**Job**
Transcribe the entries below without changing a word, and omit every picture.

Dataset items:
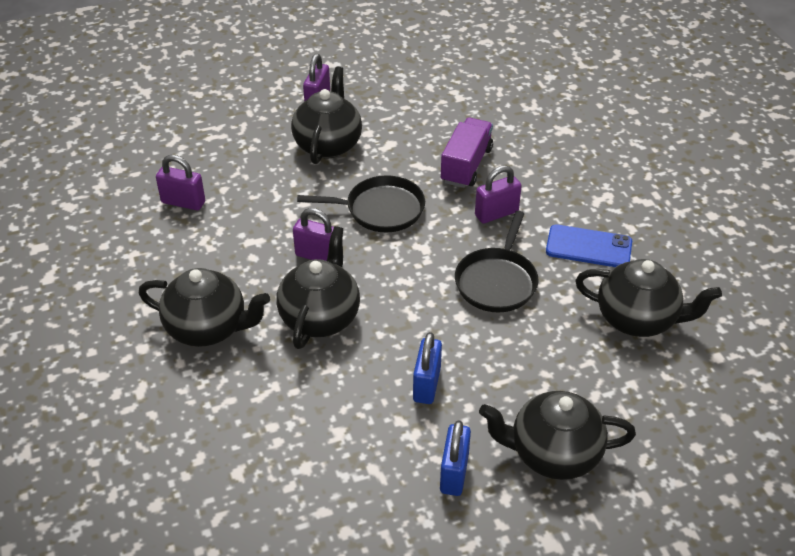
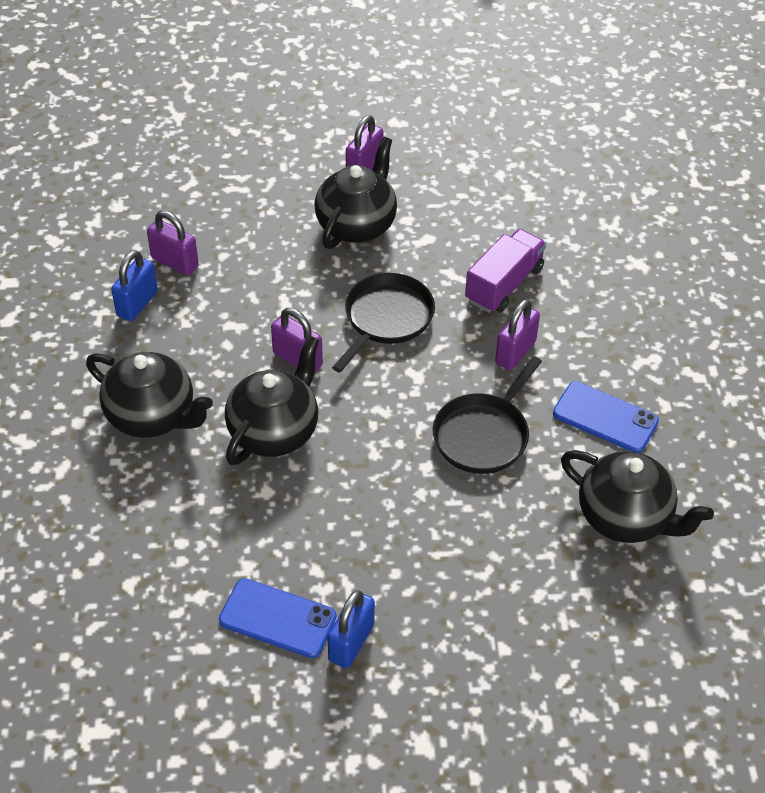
camera: 15 degrees right, 5 degrees up
(381, 209) = (386, 318): black pan -> black pan turned 75 degrees counterclockwise
(382, 469) = (277, 619): none -> blue phone
(426, 385) = (359, 537): blue padlock -> blue padlock (137, 304)
(496, 213) = (515, 352): purple padlock -> purple padlock turned 45 degrees counterclockwise
(553, 454) = (465, 649): black teapot -> none

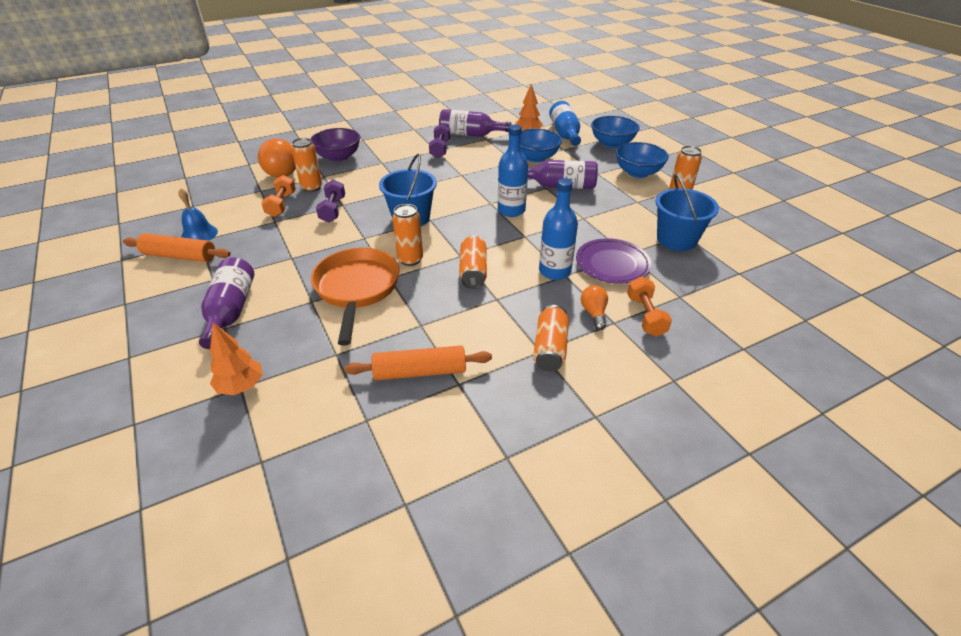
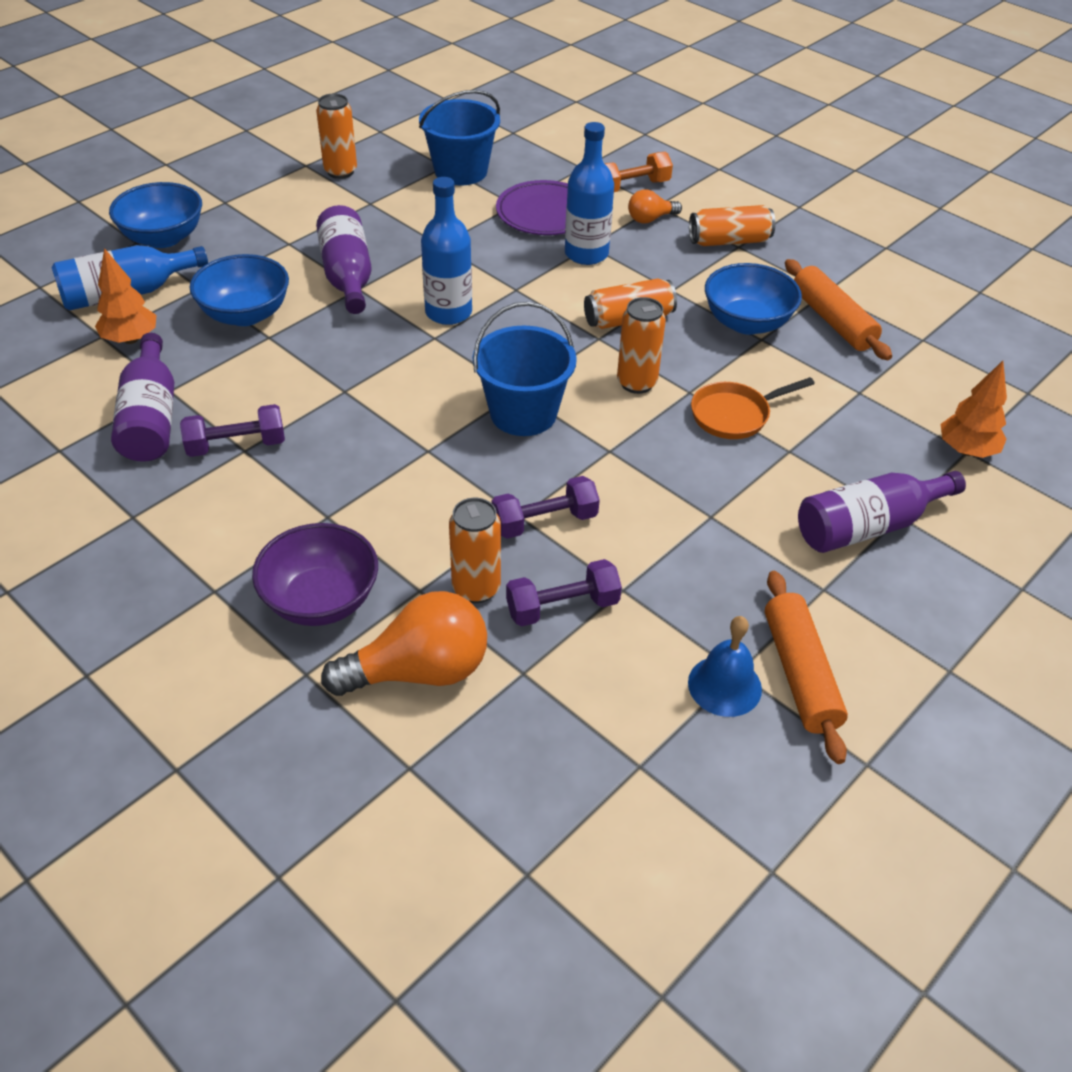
camera: 110 degrees left, 5 degrees up
(281, 205) = (562, 607): orange dumbbell -> purple dumbbell
(357, 289) = (734, 415): orange pan -> orange pan, size x0.59
(638, 173) = (274, 207): blue bowl -> blue bowl (747, 323)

**Task output**
camera: 15 degrees right, 5 degrees up
(381, 209) = (386, 318): black pan -> black pan turned 75 degrees counterclockwise
(382, 469) = (277, 619): none -> blue phone
(426, 385) = (359, 537): blue padlock -> blue padlock (137, 304)
(496, 213) = (515, 352): purple padlock -> purple padlock turned 45 degrees counterclockwise
(553, 454) = (465, 649): black teapot -> none

camera: 110 degrees left, 5 degrees up
(281, 205) = (562, 607): orange dumbbell -> purple dumbbell
(357, 289) = (734, 415): orange pan -> orange pan, size x0.59
(638, 173) = (274, 207): blue bowl -> blue bowl (747, 323)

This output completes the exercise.